#### Exercise material
========================================================================
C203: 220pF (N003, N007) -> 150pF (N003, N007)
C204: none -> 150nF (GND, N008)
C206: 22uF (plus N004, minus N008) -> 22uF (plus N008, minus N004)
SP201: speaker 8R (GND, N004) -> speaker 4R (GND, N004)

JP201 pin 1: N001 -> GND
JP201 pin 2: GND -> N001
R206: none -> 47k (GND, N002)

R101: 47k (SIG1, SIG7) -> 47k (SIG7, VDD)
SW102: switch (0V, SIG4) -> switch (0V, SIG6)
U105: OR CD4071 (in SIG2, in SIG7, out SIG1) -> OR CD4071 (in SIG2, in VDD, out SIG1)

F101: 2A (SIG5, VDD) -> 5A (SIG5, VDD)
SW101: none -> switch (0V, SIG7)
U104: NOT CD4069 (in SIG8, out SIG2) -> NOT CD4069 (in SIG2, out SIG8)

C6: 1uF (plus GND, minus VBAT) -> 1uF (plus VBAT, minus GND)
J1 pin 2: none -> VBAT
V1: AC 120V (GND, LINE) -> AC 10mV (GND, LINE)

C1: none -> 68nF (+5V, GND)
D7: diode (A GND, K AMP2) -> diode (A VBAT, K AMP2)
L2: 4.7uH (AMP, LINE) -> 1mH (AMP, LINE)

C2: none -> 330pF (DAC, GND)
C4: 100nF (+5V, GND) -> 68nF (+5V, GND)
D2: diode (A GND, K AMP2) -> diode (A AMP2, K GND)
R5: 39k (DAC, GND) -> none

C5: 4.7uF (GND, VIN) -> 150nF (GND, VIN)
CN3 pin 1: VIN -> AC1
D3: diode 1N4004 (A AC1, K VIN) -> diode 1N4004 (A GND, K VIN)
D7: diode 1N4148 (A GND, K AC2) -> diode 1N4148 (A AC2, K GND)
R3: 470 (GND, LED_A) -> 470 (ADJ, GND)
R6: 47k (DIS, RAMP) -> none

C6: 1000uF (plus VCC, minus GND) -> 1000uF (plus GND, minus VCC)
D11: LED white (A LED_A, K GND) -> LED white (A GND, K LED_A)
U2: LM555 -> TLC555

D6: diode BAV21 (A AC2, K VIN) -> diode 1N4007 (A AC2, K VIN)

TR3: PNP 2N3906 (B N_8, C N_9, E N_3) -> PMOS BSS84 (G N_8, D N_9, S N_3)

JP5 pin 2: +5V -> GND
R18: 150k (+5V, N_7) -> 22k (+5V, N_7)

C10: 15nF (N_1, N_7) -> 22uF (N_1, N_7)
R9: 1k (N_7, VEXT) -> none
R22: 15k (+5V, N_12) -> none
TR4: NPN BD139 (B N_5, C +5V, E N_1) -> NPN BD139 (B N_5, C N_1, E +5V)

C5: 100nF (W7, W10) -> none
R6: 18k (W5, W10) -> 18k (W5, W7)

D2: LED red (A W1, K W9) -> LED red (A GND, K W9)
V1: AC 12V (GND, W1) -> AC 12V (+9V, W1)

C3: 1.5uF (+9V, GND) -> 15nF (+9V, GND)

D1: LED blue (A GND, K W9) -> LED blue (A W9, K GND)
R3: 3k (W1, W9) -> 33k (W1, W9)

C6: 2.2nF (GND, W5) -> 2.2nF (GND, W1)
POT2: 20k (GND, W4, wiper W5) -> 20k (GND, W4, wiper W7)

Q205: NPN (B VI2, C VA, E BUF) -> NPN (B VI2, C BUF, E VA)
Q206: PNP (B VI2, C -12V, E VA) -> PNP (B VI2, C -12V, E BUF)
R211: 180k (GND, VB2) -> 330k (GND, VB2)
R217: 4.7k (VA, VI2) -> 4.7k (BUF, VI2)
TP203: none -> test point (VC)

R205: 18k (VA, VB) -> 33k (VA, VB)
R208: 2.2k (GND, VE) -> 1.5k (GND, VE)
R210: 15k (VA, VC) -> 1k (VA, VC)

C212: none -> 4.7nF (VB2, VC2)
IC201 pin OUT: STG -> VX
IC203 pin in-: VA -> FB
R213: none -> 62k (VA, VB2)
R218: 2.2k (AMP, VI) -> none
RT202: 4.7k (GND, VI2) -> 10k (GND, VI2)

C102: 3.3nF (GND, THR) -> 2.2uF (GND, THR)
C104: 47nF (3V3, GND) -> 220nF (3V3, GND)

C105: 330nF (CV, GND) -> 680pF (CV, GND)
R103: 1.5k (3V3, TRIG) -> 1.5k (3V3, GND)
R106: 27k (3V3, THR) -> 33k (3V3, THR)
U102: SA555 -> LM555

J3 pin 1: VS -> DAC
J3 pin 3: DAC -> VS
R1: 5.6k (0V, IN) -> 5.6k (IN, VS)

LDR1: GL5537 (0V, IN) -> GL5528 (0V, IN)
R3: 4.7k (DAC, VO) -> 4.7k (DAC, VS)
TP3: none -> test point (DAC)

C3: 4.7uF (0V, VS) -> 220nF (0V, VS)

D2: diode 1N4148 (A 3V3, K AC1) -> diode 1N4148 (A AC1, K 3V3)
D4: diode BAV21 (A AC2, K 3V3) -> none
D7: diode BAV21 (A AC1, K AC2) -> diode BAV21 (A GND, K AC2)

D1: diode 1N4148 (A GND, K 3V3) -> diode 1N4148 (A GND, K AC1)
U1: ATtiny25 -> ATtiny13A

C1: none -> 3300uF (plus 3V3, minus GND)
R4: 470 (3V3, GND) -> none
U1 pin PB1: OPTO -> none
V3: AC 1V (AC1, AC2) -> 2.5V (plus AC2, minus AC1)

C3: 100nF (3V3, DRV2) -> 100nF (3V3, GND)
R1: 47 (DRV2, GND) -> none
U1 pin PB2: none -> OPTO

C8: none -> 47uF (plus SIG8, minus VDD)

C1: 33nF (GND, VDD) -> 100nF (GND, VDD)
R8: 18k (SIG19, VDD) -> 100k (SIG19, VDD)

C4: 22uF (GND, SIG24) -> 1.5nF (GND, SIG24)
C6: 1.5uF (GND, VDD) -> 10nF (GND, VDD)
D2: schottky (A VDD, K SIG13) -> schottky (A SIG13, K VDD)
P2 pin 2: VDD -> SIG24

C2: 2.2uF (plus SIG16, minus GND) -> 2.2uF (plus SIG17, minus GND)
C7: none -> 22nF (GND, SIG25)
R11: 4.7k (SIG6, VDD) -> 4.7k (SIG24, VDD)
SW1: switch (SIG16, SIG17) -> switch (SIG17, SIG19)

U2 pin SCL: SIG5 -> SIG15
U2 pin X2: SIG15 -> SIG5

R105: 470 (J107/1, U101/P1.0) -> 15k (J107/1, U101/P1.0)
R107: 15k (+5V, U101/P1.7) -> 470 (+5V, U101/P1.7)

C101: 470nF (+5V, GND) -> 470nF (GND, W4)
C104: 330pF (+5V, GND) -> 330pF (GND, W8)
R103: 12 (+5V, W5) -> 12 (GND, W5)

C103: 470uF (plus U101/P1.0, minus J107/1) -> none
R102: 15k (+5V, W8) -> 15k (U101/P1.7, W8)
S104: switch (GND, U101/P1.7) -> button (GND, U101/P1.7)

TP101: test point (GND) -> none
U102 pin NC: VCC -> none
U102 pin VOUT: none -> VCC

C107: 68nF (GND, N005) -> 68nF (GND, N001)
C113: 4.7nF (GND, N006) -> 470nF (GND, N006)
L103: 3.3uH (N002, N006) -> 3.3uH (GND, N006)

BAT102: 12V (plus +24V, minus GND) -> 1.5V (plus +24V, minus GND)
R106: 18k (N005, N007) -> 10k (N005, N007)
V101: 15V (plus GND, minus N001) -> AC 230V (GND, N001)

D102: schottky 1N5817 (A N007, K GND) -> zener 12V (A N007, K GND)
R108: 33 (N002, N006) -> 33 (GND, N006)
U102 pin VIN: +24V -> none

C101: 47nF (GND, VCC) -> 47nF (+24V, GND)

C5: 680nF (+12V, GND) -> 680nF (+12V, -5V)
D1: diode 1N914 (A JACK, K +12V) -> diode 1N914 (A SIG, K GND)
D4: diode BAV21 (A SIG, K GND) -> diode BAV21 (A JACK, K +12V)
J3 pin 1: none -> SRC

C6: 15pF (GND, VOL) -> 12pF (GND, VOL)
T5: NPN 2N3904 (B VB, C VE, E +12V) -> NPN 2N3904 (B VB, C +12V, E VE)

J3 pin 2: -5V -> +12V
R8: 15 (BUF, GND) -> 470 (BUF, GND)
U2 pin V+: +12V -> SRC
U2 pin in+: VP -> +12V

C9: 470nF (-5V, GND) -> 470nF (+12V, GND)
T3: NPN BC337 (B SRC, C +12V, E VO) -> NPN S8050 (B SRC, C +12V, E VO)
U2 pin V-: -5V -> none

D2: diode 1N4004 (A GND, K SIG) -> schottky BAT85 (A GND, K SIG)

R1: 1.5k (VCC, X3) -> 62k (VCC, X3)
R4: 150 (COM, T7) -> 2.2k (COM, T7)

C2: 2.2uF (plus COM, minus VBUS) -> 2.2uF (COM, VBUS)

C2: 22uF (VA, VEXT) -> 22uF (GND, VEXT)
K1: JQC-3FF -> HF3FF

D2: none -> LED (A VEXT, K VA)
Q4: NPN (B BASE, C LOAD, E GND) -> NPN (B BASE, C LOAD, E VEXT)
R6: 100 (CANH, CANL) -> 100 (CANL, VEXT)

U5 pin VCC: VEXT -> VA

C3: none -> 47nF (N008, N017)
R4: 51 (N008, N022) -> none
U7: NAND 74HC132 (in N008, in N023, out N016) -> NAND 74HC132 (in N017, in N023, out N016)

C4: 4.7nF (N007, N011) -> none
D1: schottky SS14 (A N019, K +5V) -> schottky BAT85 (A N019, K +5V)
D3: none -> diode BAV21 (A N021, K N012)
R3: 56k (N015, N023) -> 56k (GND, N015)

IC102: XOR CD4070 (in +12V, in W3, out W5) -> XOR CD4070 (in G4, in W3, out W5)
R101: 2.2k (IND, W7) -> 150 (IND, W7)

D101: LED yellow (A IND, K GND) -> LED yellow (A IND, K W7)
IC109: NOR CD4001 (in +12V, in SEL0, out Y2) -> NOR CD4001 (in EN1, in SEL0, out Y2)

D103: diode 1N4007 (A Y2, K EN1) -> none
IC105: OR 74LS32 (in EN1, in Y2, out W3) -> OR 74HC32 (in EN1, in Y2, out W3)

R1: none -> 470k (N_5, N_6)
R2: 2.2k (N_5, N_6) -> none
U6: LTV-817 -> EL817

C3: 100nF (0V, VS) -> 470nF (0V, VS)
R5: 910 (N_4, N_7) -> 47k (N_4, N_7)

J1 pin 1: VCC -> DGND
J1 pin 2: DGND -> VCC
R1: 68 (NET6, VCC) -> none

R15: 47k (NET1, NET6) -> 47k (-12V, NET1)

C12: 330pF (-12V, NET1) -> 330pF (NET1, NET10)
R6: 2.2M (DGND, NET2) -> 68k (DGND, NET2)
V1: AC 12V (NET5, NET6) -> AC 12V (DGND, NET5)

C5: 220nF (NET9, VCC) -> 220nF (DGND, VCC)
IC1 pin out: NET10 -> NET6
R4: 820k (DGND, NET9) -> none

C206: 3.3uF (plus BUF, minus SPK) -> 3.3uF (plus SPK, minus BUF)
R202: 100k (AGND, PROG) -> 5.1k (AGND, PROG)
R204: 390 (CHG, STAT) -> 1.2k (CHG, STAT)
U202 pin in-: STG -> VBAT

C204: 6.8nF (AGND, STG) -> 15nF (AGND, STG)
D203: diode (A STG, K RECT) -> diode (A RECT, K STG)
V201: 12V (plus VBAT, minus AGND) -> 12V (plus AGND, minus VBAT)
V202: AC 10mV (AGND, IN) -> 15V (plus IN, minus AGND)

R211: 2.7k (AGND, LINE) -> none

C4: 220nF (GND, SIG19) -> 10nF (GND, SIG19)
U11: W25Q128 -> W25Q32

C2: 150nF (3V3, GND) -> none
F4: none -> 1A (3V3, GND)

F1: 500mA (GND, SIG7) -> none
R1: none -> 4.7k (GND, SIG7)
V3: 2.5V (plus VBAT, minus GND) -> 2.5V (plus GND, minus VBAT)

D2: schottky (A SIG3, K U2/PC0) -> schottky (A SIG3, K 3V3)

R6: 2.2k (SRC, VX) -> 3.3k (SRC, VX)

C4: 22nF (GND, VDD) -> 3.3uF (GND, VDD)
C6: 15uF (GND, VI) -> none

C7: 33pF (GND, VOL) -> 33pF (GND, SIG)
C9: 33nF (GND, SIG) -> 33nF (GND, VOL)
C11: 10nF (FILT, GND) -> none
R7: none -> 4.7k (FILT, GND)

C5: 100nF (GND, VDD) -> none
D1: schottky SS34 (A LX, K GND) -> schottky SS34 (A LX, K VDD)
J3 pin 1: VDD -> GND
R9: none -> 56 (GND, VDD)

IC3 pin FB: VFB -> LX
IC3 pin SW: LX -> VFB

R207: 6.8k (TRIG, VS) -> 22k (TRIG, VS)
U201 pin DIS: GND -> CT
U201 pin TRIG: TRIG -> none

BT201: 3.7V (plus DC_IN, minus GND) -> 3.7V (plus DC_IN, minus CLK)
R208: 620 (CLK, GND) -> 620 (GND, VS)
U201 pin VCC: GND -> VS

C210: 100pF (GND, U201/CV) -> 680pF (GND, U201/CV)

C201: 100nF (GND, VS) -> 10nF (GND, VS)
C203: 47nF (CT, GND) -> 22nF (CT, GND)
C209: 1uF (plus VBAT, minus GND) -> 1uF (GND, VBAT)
========================================================================
#### What you have to do
Go through the listing above and write out exactly the lines starting with the one holding "R3: 470 (GND, LED_A) -> 470 (ADJ, GND)" and running through the one holding "U2: LM555 -> TLC555", ends included, and no others.

#### Result
R3: 470 (GND, LED_A) -> 470 (ADJ, GND)
R6: 47k (DIS, RAMP) -> none

C6: 1000uF (plus VCC, minus GND) -> 1000uF (plus GND, minus VCC)
D11: LED white (A LED_A, K GND) -> LED white (A GND, K LED_A)
U2: LM555 -> TLC555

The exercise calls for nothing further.